• [Assigned task]:
The response must consist of the lines below from the one with "brown jar: 4 -> 1" through the one with "turquoise teapot: 1 -> 3", exactly as they appear and with both ends kept.

• [Records supplied]:

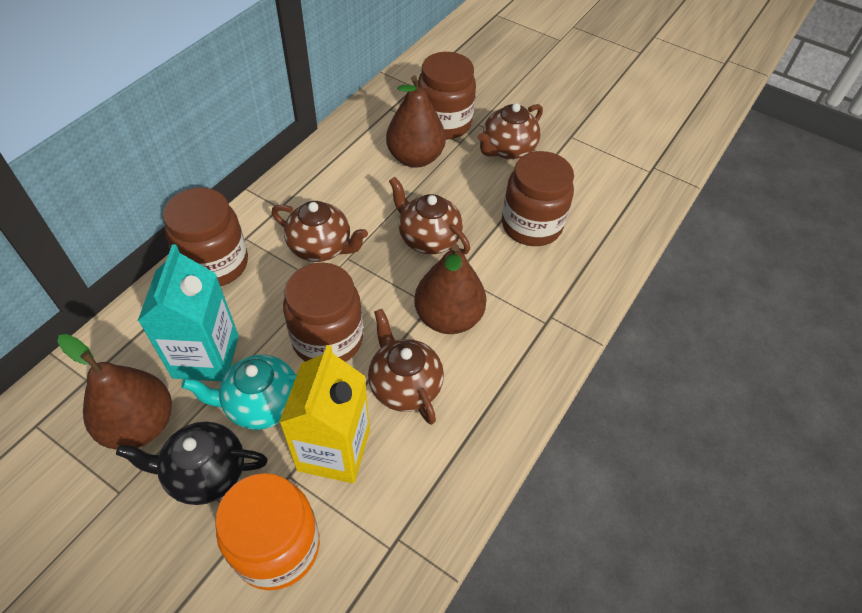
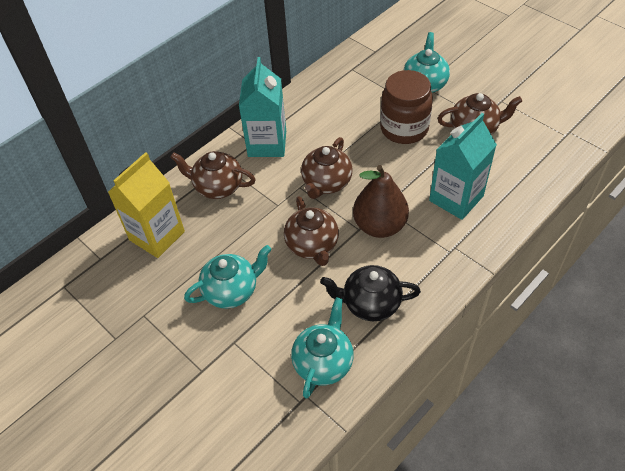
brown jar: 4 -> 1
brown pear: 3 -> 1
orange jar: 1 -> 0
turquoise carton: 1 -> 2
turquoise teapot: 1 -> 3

...

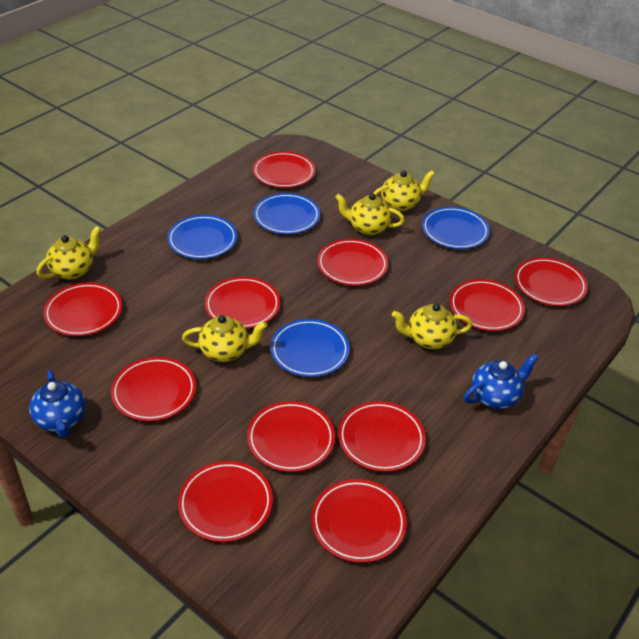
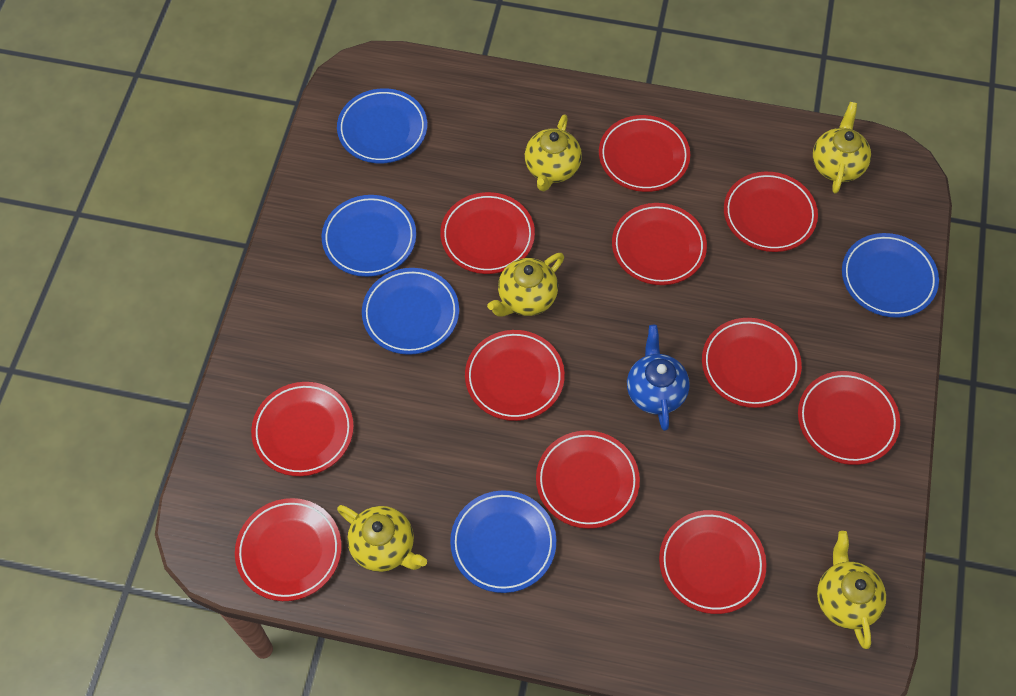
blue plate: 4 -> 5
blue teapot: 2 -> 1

• [Written solution]:
brown jar: 4 -> 1
brown pear: 3 -> 1
orange jar: 1 -> 0
turquoise carton: 1 -> 2
turquoise teapot: 1 -> 3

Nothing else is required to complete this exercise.